Within the data that follows, how many lines carry the string "carried"? Give the number alone.
□ □ □ □
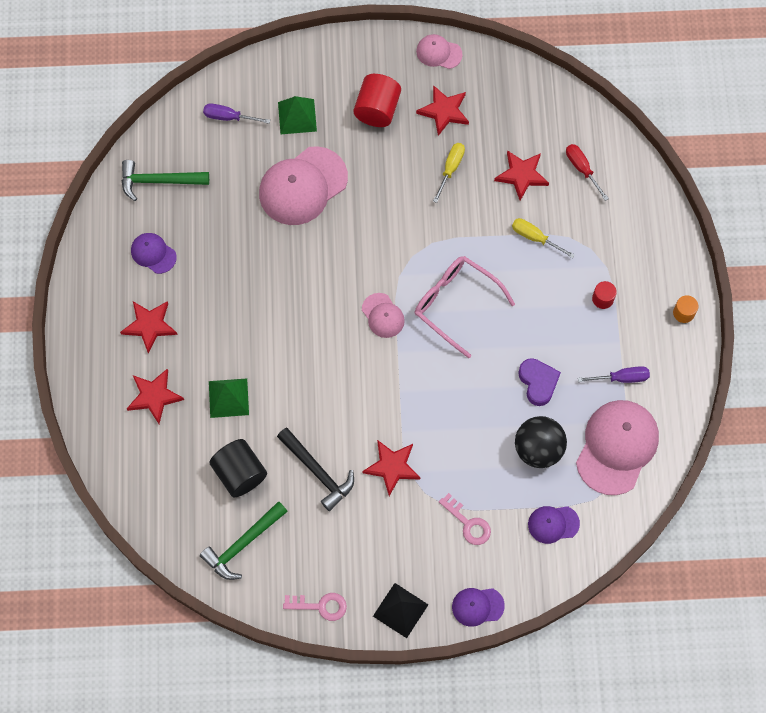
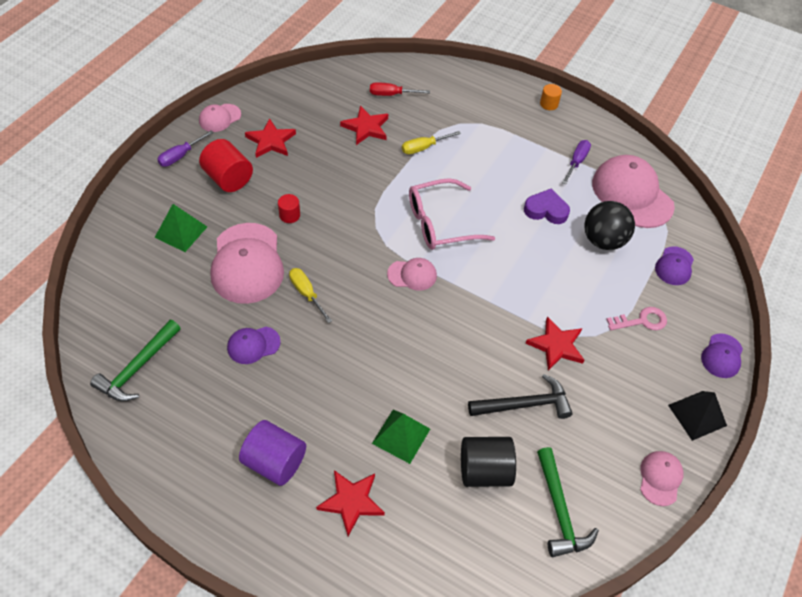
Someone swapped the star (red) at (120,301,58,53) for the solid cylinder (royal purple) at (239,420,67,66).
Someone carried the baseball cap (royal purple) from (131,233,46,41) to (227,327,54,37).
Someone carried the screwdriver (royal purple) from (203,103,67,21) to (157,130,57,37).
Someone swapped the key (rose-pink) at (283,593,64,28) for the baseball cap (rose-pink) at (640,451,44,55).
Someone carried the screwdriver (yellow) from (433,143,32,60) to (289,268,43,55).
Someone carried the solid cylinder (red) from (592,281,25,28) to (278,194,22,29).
□ □ □ □
* The completed task
4